[Data excerpts]
——————————

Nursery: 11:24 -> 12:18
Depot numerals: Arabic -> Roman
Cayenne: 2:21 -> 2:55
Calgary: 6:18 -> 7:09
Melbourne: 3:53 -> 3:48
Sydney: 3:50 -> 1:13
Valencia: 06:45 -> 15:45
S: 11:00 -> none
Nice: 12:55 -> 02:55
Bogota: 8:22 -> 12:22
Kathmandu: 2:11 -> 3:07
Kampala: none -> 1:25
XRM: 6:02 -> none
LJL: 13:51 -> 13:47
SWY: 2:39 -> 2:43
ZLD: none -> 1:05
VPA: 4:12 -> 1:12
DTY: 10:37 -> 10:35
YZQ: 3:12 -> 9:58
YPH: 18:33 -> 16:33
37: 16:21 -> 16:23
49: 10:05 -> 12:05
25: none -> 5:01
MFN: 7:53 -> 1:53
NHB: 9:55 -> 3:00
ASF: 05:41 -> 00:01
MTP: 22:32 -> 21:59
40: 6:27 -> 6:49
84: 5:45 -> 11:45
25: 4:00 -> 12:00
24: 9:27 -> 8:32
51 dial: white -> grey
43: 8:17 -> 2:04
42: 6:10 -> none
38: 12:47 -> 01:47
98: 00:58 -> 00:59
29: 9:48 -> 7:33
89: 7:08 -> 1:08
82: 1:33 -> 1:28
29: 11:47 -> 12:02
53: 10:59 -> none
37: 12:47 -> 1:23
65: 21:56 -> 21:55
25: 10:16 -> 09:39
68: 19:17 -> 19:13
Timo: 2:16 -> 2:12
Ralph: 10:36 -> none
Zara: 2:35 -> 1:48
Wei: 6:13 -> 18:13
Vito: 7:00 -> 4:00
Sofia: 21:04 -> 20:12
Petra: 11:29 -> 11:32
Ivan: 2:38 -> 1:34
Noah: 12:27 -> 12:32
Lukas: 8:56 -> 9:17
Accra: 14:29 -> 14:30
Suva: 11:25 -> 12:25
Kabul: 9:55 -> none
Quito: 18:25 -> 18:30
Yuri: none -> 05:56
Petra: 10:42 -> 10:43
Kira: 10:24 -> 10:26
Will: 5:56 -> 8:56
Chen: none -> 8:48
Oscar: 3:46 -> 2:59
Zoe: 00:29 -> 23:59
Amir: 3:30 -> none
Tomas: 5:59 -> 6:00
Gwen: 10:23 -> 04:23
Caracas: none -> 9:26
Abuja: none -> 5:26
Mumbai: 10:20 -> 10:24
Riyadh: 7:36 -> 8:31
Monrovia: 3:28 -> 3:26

——————————

* AIM OF THE TASK:
Rewrite every row, substituting "blank" for each "none" and leaving everything else unchanged.

* RESULT OF THIS TASK:
Nursery: 11:24 -> 12:18
Depot numerals: Arabic -> Roman
Cayenne: 2:21 -> 2:55
Calgary: 6:18 -> 7:09
Melbourne: 3:53 -> 3:48
Sydney: 3:50 -> 1:13
Valencia: 06:45 -> 15:45
S: 11:00 -> blank
Nice: 12:55 -> 02:55
Bogota: 8:22 -> 12:22
Kathmandu: 2:11 -> 3:07
Kampala: blank -> 1:25
XRM: 6:02 -> blank
LJL: 13:51 -> 13:47
SWY: 2:39 -> 2:43
ZLD: blank -> 1:05
VPA: 4:12 -> 1:12
DTY: 10:37 -> 10:35
YZQ: 3:12 -> 9:58
YPH: 18:33 -> 16:33
37: 16:21 -> 16:23
49: 10:05 -> 12:05
25: blank -> 5:01
MFN: 7:53 -> 1:53
NHB: 9:55 -> 3:00
ASF: 05:41 -> 00:01
MTP: 22:32 -> 21:59
40: 6:27 -> 6:49
84: 5:45 -> 11:45
25: 4:00 -> 12:00
24: 9:27 -> 8:32
51 dial: white -> grey
43: 8:17 -> 2:04
42: 6:10 -> blank
38: 12:47 -> 01:47
98: 00:58 -> 00:59
29: 9:48 -> 7:33
89: 7:08 -> 1:08
82: 1:33 -> 1:28
29: 11:47 -> 12:02
53: 10:59 -> blank
37: 12:47 -> 1:23
65: 21:56 -> 21:55
25: 10:16 -> 09:39
68: 19:17 -> 19:13
Timo: 2:16 -> 2:12
Ralph: 10:36 -> blank
Zara: 2:35 -> 1:48
Wei: 6:13 -> 18:13
Vito: 7:00 -> 4:00
Sofia: 21:04 -> 20:12
Petra: 11:29 -> 11:32
Ivan: 2:38 -> 1:34
Noah: 12:27 -> 12:32
Lukas: 8:56 -> 9:17
Accra: 14:29 -> 14:30
Suva: 11:25 -> 12:25
Kabul: 9:55 -> blank
Quito: 18:25 -> 18:30
Yuri: blank -> 05:56
Petra: 10:42 -> 10:43
Kira: 10:24 -> 10:26
Will: 5:56 -> 8:56
Chen: blank -> 8:48
Oscar: 3:46 -> 2:59
Zoe: 00:29 -> 23:59
Amir: 3:30 -> blank
Tomas: 5:59 -> 6:00
Gwen: 10:23 -> 04:23
Caracas: blank -> 9:26
Abuja: blank -> 5:26
Mumbai: 10:20 -> 10:24
Riyadh: 7:36 -> 8:31
Monrovia: 3:28 -> 3:26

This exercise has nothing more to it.